───── MATERIAL SHOWN
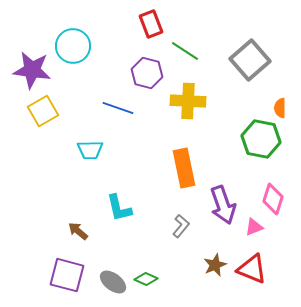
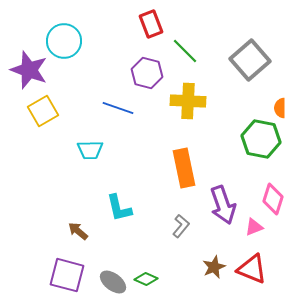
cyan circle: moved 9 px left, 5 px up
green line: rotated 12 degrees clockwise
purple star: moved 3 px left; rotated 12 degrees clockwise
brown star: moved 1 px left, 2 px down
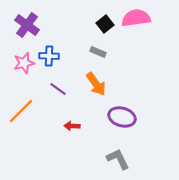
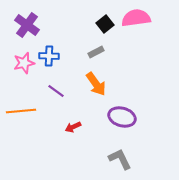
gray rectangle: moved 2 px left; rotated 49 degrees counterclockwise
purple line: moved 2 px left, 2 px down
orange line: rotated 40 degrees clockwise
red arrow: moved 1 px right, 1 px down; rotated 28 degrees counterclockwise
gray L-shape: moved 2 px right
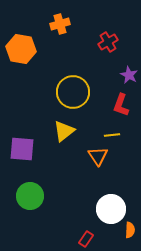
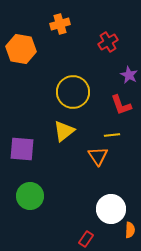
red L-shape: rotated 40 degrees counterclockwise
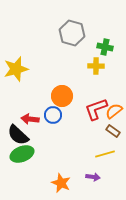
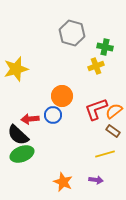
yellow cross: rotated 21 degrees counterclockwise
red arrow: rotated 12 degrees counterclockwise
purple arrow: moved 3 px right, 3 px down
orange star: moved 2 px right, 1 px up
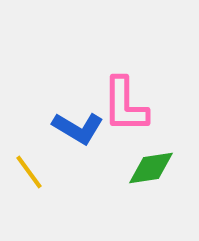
──────────
───── MATERIAL SHOWN
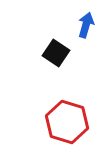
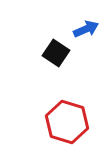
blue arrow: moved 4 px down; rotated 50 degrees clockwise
──────────
───── MATERIAL SHOWN
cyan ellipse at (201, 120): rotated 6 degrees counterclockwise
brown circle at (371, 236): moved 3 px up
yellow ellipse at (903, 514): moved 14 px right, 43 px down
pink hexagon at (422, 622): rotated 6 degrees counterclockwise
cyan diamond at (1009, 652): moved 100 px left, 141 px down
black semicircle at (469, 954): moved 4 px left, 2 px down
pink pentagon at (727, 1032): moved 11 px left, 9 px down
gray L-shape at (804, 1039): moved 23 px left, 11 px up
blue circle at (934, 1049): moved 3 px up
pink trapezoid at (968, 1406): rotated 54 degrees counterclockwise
──────────
■ TASK REQUIREMENTS ■
In the entries above, find the line holding "gray L-shape at" and the line holding "pink trapezoid at"; print both of them and every line between, exactly, and nothing else.

■ WRITTEN SOLUTION ■
gray L-shape at (804, 1039): moved 23 px left, 11 px up
blue circle at (934, 1049): moved 3 px up
pink trapezoid at (968, 1406): rotated 54 degrees counterclockwise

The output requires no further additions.